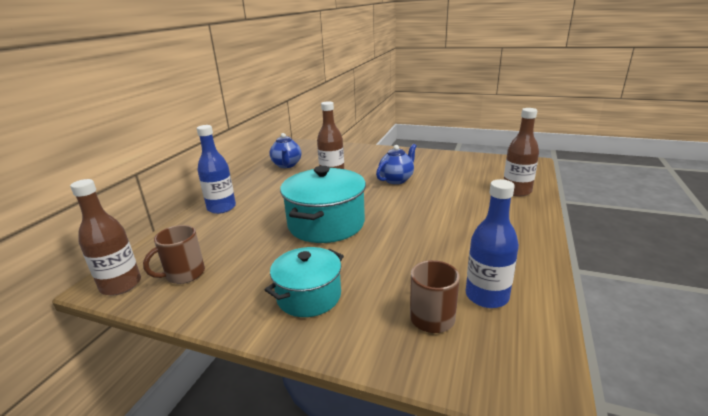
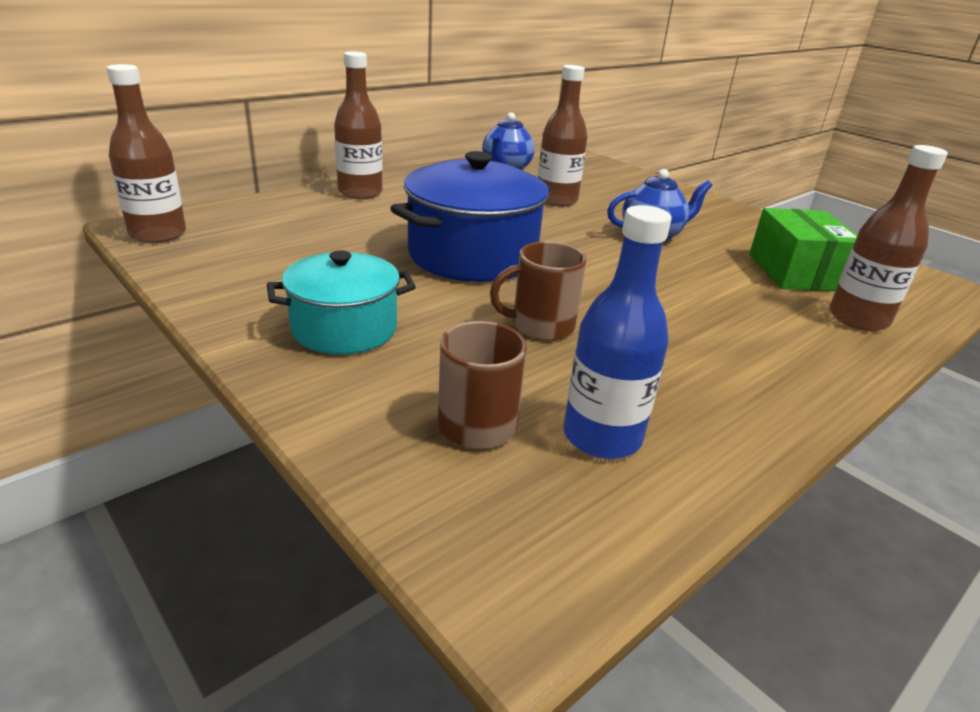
camera: 25 degrees right, 5 degrees up
(184, 274) = (232, 248): brown mug -> brown mug (540, 326)
(221, 208) = (360, 193): blue bottle -> brown bottle
(326, 224) = (472, 255): turquoise pot -> blue pot
(472, 177) = (795, 272): none -> green box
******
- **WHAT TO WORK ON**:
The answer must be a single number: how many lines of the data include the string "brown".

- **TASK RESPONSE**:
2